WHAT TO DO
Every line below from the one with "green pentagon: (58, 99) -> (125, 133), moved" through the one with "gray pentagon: (231, 166)" should be retyped exactly, both ends included; no other lines and no pictures.

Shape position tracking data
....................

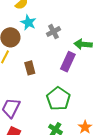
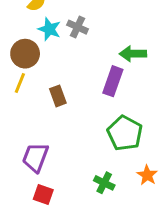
gray cross: (53, 32) -> (78, 27), moved, turned -32
green pentagon: (58, 99) -> (125, 133), moved

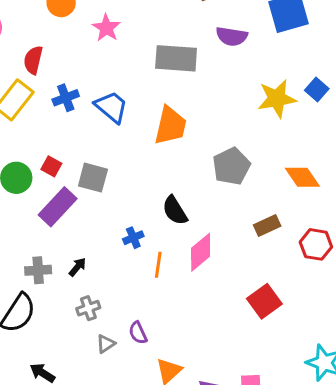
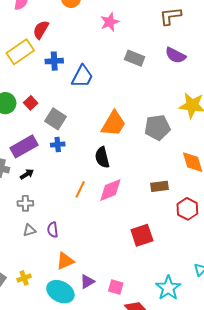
pink star: (106, 28) -> (110, 22), moved
gray rectangle: (176, 58) -> (135, 58), size x0.7
blue trapezoid: (111, 107) -> (82, 76), turned 60
orange trapezoid: (170, 126) -> (113, 124), moved
gray pentagon: (231, 166) -> (157, 127), moved
purple rectangle: (58, 207) -> (24, 146), moved
blue cross: (133, 238) -> (58, 145), moved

....................

RESULT OF THIS TASK
green pentagon: (58, 99) -> (125, 133), moved

pink star: (106, 28) -> (110, 22), moved
gray rectangle: (176, 58) -> (135, 58), size x0.7
blue trapezoid: (111, 107) -> (82, 76), turned 60
orange trapezoid: (170, 126) -> (113, 124), moved
gray pentagon: (231, 166) -> (157, 127), moved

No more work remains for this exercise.